> **PROBLEM REQUIREMENTS**:
Find every line in the entries that holds the string "green" and report it.

(Stored data)
↓

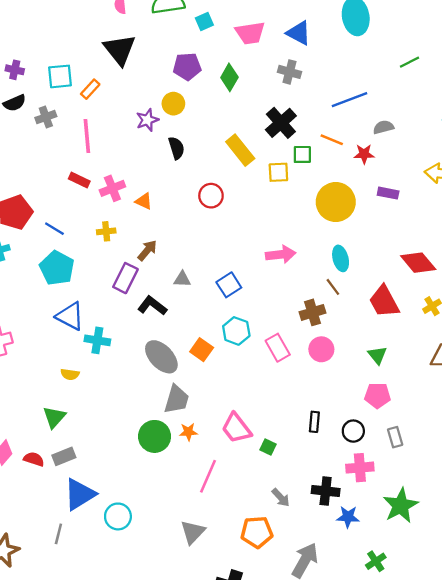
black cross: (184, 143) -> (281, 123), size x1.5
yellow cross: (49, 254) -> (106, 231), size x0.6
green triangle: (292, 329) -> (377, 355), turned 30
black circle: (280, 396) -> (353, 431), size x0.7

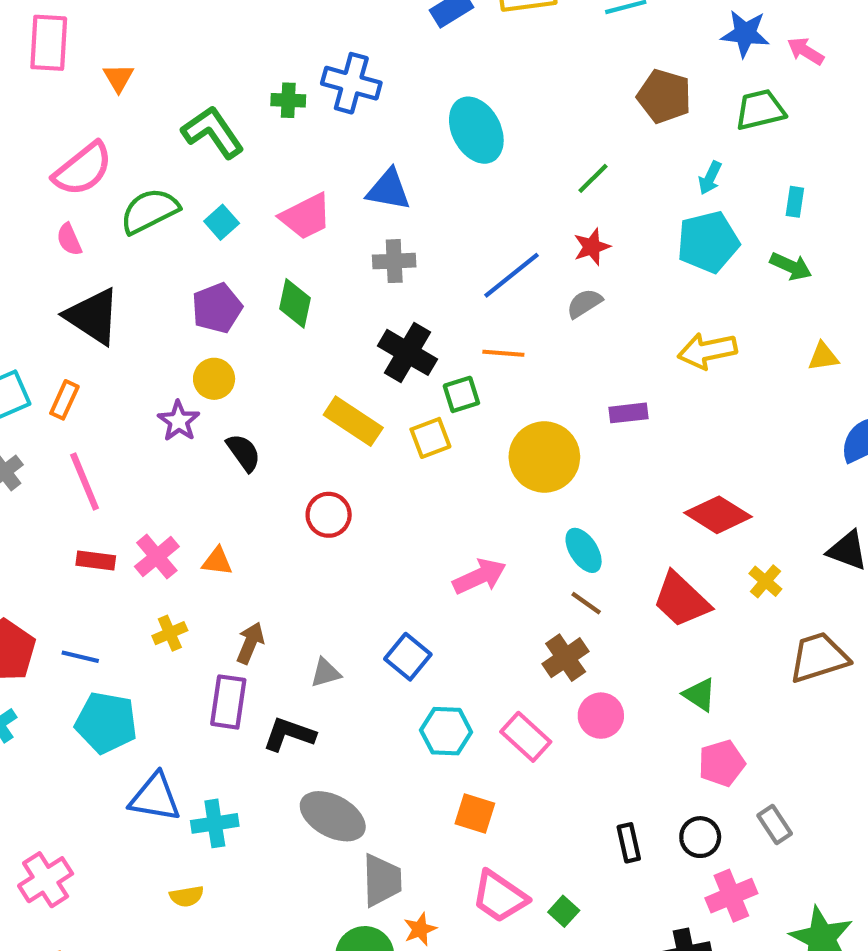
red star: (364, 154) -> (592, 247), moved
orange square: (202, 350) -> (475, 813), moved
green square: (268, 447) -> (564, 911), turned 35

↑

> **ANSWER BOX**:
green triangle: (292, 329) -> (377, 355), turned 30
green square: (268, 447) -> (564, 911), turned 35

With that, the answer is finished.